*Source material*:
....

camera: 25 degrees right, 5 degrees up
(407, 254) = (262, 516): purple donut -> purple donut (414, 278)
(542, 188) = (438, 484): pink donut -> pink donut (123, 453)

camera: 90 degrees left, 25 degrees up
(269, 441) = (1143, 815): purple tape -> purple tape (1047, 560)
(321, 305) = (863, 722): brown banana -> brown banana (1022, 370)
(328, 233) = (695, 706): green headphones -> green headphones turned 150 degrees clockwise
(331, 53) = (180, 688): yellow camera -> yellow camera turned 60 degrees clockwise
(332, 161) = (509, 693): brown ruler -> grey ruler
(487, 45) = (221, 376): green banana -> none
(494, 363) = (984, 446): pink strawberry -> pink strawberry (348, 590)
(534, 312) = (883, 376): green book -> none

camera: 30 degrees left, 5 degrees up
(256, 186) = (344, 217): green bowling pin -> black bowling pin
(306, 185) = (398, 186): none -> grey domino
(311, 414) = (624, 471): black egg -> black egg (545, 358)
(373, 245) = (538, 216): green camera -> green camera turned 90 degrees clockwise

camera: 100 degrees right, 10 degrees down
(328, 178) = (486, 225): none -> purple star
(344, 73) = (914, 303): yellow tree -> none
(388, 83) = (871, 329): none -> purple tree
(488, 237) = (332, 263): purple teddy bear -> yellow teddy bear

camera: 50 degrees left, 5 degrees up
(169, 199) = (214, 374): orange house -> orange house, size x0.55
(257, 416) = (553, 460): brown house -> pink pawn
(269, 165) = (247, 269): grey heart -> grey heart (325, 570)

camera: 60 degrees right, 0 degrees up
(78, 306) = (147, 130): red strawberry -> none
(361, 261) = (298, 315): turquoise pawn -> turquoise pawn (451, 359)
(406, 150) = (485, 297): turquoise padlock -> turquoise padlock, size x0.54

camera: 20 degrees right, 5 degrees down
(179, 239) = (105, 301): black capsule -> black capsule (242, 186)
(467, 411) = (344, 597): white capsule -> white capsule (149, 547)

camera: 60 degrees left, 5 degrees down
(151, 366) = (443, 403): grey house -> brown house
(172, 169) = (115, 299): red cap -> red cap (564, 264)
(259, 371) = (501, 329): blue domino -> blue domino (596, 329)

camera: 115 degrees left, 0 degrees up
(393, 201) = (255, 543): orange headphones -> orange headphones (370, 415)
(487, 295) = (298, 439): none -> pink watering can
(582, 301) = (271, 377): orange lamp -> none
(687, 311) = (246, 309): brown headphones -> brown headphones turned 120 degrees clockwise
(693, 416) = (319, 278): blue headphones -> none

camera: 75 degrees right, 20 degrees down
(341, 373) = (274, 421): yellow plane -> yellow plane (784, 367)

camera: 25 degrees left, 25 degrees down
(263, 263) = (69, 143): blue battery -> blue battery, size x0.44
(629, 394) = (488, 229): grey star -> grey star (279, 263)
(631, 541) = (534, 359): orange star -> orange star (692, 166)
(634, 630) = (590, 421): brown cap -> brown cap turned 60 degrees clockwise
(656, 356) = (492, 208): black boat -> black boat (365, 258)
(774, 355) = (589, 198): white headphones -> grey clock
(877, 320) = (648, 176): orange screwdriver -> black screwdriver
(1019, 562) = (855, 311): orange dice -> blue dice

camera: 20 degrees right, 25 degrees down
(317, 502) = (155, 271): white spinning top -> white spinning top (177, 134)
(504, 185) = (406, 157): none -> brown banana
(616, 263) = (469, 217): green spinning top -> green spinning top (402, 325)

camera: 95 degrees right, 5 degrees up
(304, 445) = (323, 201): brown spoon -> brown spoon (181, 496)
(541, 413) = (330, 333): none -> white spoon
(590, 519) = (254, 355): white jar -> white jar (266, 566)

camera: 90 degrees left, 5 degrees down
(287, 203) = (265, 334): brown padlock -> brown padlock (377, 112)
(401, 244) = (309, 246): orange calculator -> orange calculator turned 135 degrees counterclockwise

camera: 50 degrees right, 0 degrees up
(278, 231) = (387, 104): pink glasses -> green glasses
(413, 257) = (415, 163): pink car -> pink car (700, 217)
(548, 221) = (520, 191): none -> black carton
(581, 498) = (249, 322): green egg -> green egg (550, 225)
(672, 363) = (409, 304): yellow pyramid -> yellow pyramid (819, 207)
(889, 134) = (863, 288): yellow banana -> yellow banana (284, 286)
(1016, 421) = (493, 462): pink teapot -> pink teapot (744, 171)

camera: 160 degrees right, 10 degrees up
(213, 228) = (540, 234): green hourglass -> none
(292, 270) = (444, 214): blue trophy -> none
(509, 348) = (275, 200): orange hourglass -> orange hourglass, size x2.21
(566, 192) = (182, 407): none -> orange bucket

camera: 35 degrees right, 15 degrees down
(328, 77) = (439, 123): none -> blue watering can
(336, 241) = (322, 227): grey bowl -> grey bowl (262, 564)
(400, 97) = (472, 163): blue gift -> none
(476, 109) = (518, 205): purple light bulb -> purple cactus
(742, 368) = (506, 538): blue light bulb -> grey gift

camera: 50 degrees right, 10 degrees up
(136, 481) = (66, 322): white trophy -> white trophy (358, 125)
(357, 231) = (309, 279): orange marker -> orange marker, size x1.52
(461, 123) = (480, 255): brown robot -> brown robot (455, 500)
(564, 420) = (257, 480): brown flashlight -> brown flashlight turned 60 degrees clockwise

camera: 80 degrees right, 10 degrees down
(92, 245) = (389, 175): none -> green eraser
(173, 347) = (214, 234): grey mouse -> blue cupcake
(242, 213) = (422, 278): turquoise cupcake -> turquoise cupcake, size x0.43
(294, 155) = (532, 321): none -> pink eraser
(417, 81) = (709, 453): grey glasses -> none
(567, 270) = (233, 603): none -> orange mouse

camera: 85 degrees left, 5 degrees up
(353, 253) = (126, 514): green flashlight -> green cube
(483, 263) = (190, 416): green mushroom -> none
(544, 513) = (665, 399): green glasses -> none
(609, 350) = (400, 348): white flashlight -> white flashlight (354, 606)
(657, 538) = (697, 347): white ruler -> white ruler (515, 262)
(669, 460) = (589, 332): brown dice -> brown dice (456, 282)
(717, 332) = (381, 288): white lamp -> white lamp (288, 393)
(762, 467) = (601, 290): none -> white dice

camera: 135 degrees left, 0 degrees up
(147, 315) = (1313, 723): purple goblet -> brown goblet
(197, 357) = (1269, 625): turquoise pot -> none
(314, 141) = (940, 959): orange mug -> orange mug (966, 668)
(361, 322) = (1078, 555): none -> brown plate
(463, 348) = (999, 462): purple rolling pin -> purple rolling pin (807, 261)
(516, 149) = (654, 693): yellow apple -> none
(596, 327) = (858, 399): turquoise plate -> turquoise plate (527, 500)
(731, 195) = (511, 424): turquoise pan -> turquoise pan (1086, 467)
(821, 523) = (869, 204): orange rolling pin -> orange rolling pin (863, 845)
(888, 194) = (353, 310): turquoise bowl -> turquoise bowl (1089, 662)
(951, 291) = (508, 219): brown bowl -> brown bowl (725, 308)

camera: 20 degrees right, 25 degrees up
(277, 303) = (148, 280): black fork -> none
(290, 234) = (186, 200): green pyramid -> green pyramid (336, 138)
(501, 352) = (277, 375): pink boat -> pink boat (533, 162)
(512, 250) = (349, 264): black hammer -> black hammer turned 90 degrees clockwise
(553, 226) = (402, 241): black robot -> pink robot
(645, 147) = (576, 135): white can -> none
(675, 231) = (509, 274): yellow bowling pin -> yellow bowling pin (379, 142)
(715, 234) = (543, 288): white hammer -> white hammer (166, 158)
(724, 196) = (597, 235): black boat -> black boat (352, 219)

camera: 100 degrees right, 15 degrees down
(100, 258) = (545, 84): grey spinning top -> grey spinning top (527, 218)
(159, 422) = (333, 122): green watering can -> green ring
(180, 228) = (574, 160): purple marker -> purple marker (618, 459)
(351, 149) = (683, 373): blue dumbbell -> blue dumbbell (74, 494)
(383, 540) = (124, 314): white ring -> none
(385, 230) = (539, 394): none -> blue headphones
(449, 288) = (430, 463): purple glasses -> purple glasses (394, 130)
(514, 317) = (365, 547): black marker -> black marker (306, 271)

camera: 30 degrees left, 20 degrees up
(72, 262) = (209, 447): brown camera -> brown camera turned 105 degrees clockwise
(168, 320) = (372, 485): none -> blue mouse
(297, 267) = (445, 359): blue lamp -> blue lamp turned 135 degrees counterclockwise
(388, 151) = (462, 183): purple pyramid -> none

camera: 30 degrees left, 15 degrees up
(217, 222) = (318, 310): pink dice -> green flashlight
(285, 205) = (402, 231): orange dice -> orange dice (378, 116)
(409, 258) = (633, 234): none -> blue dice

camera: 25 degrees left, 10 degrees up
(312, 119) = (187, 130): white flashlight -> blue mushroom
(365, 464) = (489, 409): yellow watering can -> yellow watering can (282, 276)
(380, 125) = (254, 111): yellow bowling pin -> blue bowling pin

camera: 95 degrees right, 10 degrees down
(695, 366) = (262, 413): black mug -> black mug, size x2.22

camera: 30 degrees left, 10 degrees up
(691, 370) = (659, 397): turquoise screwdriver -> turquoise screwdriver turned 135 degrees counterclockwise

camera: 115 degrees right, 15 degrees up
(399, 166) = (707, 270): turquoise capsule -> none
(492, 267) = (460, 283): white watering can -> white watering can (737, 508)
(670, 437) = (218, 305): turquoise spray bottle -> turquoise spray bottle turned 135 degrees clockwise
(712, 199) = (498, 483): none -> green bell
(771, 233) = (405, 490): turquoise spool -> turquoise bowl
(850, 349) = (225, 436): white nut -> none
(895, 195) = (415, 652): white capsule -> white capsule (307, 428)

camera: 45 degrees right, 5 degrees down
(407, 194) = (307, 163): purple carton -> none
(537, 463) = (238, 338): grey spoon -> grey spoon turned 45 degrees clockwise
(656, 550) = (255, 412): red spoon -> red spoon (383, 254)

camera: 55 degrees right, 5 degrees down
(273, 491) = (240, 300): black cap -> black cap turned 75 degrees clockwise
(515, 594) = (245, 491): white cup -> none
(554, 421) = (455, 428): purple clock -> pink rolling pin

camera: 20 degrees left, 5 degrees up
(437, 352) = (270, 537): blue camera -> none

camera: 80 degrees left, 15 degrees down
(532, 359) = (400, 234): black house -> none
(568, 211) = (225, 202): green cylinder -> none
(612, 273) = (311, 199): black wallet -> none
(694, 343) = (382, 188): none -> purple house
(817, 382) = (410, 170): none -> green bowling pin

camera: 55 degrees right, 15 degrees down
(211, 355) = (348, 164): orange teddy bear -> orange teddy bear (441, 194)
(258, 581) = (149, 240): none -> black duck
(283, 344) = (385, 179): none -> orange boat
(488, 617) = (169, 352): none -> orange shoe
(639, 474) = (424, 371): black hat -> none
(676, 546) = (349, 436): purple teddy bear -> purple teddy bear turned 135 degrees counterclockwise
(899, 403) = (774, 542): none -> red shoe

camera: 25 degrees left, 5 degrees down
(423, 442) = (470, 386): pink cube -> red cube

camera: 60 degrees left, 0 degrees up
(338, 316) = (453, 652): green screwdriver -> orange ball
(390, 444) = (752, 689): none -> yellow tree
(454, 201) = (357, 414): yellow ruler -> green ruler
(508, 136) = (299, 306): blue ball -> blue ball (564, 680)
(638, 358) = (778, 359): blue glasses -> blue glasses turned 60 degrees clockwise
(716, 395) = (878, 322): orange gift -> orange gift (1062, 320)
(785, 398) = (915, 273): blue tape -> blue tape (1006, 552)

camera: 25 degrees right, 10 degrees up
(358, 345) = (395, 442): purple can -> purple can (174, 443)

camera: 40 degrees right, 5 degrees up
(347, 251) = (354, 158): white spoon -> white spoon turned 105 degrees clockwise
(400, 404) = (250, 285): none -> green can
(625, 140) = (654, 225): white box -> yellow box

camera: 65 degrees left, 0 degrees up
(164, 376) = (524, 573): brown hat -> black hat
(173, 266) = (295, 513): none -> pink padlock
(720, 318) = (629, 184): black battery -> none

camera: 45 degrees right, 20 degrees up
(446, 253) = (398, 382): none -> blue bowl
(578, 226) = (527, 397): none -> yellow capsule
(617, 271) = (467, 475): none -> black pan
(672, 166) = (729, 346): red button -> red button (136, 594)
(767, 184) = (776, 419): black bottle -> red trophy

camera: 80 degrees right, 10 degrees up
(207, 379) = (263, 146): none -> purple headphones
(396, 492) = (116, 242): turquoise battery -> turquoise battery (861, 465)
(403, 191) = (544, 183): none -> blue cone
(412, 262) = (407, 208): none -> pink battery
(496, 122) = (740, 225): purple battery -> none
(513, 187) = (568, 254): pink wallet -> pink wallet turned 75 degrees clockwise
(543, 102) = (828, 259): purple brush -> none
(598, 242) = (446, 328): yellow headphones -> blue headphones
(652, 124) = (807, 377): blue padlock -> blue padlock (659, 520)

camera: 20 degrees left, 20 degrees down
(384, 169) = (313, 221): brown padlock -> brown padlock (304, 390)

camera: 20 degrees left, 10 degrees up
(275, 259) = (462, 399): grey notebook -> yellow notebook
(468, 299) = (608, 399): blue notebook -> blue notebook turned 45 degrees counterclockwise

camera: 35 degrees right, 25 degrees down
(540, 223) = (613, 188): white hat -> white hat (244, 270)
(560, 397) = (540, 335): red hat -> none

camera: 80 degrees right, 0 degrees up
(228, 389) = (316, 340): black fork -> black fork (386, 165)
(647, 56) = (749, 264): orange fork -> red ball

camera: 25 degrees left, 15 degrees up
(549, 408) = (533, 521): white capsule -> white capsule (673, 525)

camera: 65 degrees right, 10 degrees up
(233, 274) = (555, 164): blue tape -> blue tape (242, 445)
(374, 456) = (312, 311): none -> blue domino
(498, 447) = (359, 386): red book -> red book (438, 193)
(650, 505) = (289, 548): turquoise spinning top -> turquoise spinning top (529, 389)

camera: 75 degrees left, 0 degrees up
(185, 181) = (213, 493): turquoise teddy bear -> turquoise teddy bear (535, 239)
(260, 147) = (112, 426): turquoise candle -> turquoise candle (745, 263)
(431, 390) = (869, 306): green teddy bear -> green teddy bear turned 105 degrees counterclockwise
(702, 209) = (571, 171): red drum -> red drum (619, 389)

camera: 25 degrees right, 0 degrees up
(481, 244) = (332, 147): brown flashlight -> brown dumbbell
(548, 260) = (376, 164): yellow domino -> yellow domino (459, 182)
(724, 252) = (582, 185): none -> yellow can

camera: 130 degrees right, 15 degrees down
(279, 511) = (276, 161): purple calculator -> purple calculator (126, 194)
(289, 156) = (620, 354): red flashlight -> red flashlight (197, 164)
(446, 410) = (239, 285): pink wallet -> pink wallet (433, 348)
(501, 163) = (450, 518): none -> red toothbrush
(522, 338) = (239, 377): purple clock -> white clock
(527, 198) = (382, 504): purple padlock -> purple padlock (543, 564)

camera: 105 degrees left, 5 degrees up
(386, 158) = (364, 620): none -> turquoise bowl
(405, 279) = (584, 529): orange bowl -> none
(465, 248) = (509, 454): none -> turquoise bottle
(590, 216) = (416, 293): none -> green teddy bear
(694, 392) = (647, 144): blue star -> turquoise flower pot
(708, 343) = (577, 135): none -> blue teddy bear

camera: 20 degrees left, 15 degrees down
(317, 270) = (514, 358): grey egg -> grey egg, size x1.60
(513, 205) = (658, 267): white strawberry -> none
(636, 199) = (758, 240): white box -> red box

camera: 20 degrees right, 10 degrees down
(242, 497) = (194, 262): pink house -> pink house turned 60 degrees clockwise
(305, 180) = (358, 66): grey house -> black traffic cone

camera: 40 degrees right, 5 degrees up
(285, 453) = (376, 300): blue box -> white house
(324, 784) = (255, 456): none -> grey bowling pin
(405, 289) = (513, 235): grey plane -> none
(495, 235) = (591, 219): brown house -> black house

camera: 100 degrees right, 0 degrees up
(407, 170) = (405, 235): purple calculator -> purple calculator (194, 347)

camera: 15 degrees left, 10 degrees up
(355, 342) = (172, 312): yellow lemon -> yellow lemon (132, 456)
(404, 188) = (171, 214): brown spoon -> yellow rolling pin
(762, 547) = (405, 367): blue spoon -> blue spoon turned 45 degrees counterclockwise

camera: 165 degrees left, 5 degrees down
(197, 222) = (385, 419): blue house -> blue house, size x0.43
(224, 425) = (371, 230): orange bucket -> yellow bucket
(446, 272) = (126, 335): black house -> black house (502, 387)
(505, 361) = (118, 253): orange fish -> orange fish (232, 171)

....

*Instruction*: Quote the data above from the line containing "(567, 270) = (233, 603): none -> orange mouse" to the line containing "(888, 194) = (353, 310): turquoise", inclusive, and stop.

*Task solution*:
(567, 270) = (233, 603): none -> orange mouse

camera: 85 degrees left, 5 degrees up
(353, 253) = (126, 514): green flashlight -> green cube
(483, 263) = (190, 416): green mushroom -> none
(544, 513) = (665, 399): green glasses -> none
(609, 350) = (400, 348): white flashlight -> white flashlight (354, 606)
(657, 538) = (697, 347): white ruler -> white ruler (515, 262)
(669, 460) = (589, 332): brown dice -> brown dice (456, 282)
(717, 332) = (381, 288): white lamp -> white lamp (288, 393)
(762, 467) = (601, 290): none -> white dice

camera: 135 degrees left, 0 degrees up
(147, 315) = (1313, 723): purple goblet -> brown goblet
(197, 357) = (1269, 625): turquoise pot -> none
(314, 141) = (940, 959): orange mug -> orange mug (966, 668)
(361, 322) = (1078, 555): none -> brown plate
(463, 348) = (999, 462): purple rolling pin -> purple rolling pin (807, 261)
(516, 149) = (654, 693): yellow apple -> none
(596, 327) = (858, 399): turquoise plate -> turquoise plate (527, 500)
(731, 195) = (511, 424): turquoise pan -> turquoise pan (1086, 467)
(821, 523) = (869, 204): orange rolling pin -> orange rolling pin (863, 845)
(888, 194) = (353, 310): turquoise bowl -> turquoise bowl (1089, 662)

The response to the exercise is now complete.